(COLLECTED DATA):
○ ○ ○ ○ ○

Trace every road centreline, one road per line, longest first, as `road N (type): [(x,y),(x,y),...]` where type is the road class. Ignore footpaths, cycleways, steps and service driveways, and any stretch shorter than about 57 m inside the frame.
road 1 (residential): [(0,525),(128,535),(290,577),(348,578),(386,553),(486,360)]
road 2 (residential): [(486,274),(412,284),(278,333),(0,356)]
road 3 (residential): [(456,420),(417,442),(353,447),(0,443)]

○ ○ ○ ○ ○

(YOUR ASSIGNMENT): When you copy the material, keep every line exactly as it stands.

(OUTPUT OF THE TASK):
Trace every road centreline, one road per line, longest first, as `road N (type): [(x,y),(x,y),...]` where type is the road class. Ignore footpaths, cycleways, steps and service driveways, and any stretch shorter than about 57 m inside the frame.
road 1 (residential): [(0,525),(128,535),(290,577),(348,578),(386,553),(486,360)]
road 2 (residential): [(486,274),(412,284),(278,333),(0,356)]
road 3 (residential): [(456,420),(417,442),(353,447),(0,443)]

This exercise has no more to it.